About this exercise:
Restate the following entries exactly. Keep the pictures out.

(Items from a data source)
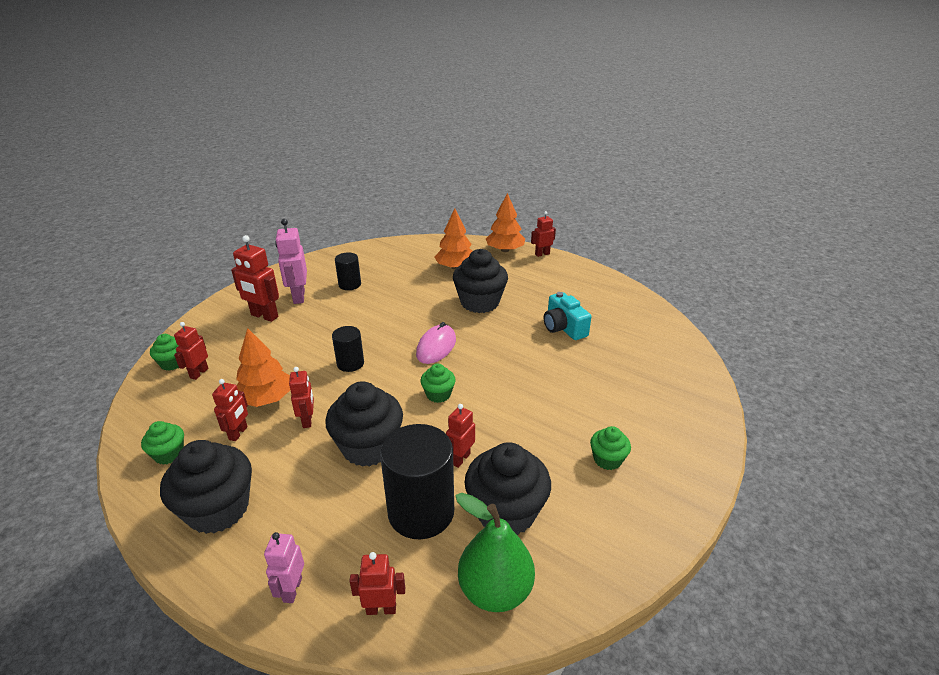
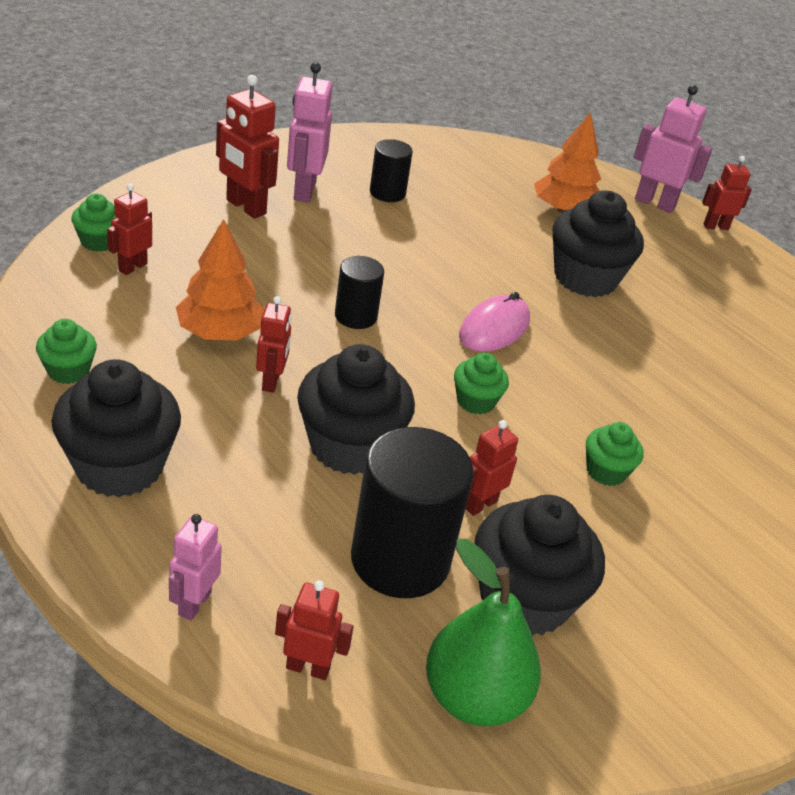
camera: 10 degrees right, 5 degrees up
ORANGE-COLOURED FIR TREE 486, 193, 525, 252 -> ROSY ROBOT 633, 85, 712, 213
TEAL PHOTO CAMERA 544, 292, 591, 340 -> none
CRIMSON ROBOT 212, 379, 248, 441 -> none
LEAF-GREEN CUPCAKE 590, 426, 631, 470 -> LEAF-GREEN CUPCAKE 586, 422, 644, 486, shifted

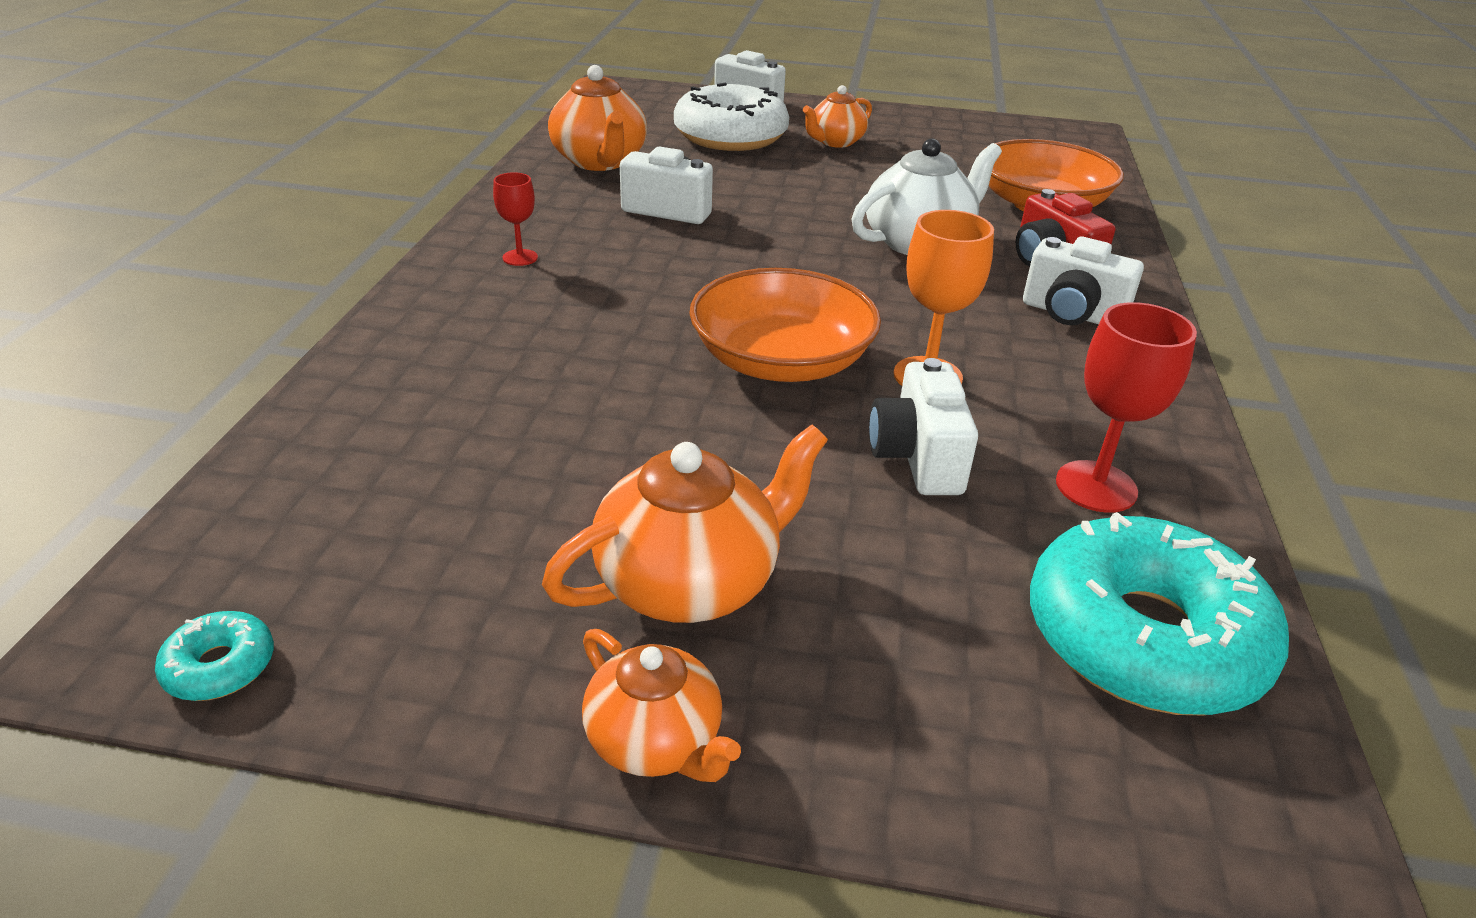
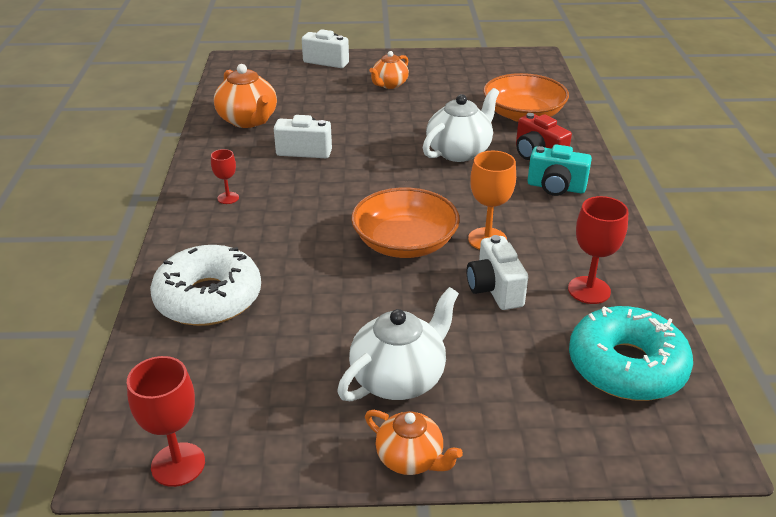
camera: 10 degrees left, 0 degrees up
WHITE DONUT 674, 83, 789, 151 -> WHITE DONUT 150, 245, 261, 326, shifted
WHITE PHOTO CAMERA 1023, 237, 1144, 325 -> TEAL PHOTO CAMERA 527, 144, 592, 196
ORANGE-COLOURED TEA POT 542, 424, 828, 623 -> WHITE TEA POT 337, 287, 459, 401
TEAL DONUT 155, 611, 274, 701 -> CRIMSON CHALICE 127, 356, 205, 487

Exercise result:
camera: 10 degrees right, 5 degrees up
ORANGE-COLOURED FIR TREE 486, 193, 525, 252 -> ROSY ROBOT 633, 85, 712, 213
TEAL PHOTO CAMERA 544, 292, 591, 340 -> none
CRIMSON ROBOT 212, 379, 248, 441 -> none
LEAF-GREEN CUPCAKE 590, 426, 631, 470 -> LEAF-GREEN CUPCAKE 586, 422, 644, 486, shifted

camera: 10 degrees left, 0 degrees up
WHITE DONUT 674, 83, 789, 151 -> WHITE DONUT 150, 245, 261, 326, shifted
WHITE PHOTO CAMERA 1023, 237, 1144, 325 -> TEAL PHOTO CAMERA 527, 144, 592, 196
ORANGE-COLOURED TEA POT 542, 424, 828, 623 -> WHITE TEA POT 337, 287, 459, 401
TEAL DONUT 155, 611, 274, 701 -> CRIMSON CHALICE 127, 356, 205, 487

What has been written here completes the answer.